Exercise prompt: Select and copy each line in the items below that contains the string "shortInstrumentName", matching its case exactly.

Extracted entries:
== == ==

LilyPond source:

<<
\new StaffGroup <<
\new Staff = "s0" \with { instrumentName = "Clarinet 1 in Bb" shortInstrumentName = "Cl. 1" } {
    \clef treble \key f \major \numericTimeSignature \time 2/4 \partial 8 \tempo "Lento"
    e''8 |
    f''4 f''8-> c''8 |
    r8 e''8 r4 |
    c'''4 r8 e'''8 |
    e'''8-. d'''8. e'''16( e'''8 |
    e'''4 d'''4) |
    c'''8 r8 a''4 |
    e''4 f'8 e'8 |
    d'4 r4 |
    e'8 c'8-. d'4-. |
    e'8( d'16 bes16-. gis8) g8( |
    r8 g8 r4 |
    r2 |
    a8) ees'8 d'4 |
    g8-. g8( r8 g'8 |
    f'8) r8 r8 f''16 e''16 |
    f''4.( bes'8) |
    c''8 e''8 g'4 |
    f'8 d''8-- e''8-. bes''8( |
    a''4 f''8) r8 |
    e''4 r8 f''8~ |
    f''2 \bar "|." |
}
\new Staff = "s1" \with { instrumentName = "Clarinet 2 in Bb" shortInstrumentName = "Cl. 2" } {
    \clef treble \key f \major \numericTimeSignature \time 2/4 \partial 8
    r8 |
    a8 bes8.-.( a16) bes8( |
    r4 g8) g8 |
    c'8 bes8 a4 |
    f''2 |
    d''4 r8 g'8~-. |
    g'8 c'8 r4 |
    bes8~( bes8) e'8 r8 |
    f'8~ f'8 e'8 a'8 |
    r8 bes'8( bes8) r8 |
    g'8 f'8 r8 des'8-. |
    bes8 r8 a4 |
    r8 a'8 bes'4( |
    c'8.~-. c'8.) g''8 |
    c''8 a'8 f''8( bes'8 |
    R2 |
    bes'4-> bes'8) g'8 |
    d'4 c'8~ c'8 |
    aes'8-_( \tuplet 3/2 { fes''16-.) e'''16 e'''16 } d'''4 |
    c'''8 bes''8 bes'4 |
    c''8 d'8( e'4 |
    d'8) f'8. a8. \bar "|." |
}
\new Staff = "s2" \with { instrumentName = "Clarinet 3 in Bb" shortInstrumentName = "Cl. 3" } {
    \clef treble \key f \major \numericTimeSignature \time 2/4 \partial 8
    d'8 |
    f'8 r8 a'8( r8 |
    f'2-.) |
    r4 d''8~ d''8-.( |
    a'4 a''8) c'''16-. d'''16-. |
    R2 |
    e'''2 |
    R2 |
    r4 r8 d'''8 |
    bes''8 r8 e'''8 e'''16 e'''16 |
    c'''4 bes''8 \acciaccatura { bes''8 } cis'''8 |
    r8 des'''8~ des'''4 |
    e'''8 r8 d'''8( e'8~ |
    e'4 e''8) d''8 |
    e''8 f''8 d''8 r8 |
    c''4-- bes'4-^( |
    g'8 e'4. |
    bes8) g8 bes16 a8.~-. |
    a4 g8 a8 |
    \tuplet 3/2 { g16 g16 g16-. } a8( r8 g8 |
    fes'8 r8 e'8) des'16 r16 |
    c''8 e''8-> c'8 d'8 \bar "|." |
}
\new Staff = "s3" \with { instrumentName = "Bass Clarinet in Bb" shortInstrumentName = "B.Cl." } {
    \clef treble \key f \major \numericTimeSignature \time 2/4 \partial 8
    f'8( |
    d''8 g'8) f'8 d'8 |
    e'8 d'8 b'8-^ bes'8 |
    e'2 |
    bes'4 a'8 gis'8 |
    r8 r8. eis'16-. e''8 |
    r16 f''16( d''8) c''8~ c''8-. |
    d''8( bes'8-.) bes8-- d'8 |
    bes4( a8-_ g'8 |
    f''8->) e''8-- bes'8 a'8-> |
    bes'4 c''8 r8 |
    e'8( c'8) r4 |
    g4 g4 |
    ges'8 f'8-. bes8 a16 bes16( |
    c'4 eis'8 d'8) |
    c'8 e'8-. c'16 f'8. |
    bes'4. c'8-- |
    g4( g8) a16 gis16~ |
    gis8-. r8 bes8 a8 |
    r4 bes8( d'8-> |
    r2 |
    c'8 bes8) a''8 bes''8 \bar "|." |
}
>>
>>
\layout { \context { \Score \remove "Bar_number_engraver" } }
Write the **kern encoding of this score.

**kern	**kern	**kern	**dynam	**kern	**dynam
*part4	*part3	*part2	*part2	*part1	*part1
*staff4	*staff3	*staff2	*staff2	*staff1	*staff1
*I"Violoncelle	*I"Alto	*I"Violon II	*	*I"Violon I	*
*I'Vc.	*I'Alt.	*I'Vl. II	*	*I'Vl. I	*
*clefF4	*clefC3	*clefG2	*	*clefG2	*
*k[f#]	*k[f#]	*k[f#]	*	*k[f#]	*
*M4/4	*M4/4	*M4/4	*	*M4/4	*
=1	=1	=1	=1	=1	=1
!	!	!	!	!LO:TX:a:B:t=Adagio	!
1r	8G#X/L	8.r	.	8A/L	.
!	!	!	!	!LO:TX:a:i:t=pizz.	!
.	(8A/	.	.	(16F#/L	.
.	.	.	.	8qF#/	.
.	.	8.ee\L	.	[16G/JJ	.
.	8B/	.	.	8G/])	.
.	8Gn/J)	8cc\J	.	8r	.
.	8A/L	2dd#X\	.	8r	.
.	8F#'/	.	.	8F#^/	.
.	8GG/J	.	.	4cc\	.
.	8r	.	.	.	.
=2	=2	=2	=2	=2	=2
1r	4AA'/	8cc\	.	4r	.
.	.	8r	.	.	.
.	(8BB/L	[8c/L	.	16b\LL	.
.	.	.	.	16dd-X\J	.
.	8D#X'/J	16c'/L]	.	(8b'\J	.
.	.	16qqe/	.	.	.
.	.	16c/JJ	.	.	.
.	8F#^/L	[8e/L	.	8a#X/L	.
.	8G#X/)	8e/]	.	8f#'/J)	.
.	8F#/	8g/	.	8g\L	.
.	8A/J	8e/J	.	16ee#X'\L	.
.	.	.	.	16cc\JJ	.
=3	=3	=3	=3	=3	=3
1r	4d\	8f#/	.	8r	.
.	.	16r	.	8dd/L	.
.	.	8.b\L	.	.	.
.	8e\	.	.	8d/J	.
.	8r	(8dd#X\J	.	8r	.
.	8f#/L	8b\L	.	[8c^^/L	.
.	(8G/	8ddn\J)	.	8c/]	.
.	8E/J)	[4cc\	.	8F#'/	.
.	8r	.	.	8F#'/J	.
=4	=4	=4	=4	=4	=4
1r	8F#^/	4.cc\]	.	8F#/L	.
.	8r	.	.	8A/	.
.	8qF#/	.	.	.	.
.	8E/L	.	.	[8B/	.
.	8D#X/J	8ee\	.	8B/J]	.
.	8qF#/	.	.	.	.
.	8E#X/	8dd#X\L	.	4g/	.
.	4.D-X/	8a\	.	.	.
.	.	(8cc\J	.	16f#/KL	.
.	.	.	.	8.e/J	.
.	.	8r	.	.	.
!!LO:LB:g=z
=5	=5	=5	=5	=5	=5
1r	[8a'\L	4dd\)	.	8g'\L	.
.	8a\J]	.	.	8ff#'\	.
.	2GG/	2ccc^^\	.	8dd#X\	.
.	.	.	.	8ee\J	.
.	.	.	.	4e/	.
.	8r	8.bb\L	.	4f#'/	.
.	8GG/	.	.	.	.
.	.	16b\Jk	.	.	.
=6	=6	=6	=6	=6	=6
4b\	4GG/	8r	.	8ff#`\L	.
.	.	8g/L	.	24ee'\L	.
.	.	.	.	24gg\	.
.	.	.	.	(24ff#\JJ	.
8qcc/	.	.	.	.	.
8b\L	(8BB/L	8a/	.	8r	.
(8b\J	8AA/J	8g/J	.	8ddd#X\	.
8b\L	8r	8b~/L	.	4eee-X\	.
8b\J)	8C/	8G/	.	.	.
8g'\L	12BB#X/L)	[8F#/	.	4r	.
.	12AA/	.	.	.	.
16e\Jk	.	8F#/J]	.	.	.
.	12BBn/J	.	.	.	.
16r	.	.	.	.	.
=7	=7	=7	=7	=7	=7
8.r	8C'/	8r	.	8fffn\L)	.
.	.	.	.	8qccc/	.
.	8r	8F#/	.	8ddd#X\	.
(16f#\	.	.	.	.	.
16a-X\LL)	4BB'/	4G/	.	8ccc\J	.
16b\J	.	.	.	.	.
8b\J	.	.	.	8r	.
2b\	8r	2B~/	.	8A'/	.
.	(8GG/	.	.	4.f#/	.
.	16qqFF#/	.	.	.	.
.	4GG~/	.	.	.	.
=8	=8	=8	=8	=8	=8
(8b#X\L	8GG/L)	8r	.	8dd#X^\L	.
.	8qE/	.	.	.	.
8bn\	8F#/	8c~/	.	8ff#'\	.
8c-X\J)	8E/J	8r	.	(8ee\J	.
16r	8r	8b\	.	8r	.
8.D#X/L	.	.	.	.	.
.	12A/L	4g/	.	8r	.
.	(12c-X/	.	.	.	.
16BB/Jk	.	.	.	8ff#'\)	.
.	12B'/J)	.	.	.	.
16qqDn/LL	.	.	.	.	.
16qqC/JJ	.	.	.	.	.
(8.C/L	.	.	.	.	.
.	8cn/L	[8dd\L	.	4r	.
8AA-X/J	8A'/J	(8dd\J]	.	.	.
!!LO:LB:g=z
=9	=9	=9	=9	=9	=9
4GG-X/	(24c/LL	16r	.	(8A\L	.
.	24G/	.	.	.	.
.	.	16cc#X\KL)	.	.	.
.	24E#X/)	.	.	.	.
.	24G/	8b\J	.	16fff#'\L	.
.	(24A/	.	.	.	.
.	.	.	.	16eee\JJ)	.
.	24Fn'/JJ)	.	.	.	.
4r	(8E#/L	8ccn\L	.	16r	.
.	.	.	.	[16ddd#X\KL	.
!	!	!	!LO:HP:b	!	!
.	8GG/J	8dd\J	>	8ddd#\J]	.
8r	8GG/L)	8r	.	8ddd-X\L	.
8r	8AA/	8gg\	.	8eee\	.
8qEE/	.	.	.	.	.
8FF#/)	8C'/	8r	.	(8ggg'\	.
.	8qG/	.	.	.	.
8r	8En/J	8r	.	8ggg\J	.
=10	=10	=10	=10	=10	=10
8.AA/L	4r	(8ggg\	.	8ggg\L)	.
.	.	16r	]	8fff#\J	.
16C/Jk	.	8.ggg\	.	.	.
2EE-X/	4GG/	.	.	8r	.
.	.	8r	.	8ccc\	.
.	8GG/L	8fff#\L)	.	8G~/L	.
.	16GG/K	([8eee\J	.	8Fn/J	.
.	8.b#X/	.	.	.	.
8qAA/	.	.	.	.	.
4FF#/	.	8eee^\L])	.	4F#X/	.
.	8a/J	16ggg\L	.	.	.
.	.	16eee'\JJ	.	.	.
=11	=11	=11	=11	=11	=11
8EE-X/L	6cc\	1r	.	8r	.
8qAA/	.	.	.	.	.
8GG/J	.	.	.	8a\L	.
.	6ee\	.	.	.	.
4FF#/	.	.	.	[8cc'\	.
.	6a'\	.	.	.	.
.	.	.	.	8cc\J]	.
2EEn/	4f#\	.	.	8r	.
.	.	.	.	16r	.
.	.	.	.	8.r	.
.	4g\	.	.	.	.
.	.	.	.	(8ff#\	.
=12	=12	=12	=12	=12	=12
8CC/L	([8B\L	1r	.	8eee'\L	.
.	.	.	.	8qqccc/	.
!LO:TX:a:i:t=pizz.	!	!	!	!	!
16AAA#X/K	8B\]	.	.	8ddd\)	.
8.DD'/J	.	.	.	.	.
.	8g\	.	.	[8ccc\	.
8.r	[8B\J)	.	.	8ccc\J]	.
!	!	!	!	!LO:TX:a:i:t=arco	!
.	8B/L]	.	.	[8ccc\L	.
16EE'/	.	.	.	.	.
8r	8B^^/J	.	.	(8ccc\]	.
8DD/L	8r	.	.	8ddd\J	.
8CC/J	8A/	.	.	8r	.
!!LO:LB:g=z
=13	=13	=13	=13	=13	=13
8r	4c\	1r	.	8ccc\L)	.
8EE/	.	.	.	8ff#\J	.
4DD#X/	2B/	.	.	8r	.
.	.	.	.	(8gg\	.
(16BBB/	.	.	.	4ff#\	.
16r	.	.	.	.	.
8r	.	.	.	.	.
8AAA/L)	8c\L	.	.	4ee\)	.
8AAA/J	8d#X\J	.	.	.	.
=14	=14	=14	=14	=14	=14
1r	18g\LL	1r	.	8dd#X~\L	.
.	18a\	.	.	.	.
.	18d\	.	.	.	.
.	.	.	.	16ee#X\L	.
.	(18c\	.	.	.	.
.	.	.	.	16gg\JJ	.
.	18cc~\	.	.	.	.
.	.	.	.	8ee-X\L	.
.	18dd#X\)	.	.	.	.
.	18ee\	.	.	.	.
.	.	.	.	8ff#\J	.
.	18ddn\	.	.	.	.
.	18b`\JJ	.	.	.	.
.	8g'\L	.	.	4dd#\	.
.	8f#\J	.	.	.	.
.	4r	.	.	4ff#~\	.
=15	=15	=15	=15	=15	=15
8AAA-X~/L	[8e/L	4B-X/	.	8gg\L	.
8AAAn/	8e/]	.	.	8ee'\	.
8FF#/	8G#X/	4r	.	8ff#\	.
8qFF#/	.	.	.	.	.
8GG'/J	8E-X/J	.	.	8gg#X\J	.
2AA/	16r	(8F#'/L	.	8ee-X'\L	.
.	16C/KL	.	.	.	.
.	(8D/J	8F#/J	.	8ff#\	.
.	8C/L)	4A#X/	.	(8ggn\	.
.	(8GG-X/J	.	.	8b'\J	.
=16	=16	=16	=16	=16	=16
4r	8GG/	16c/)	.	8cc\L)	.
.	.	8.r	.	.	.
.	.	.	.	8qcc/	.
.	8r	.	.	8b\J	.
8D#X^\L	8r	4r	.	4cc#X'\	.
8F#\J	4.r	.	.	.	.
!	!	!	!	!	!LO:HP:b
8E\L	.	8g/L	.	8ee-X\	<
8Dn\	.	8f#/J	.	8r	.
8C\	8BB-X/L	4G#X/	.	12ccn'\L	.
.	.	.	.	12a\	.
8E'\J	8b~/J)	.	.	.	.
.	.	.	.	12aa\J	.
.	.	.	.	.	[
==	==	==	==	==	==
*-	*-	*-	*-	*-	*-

== == ==

Worked answer:
\new Staff = "s0" \with { instrumentName = "Clarinet 1 in Bb" shortInstrumentName = "Cl. 1" } {
\new Staff = "s1" \with { instrumentName = "Clarinet 2 in Bb" shortInstrumentName = "Cl. 2" } {
\new Staff = "s2" \with { instrumentName = "Clarinet 3 in Bb" shortInstrumentName = "Cl. 3" } {
\new Staff = "s3" \with { instrumentName = "Bass Clarinet in Bb" shortInstrumentName = "B.Cl." } {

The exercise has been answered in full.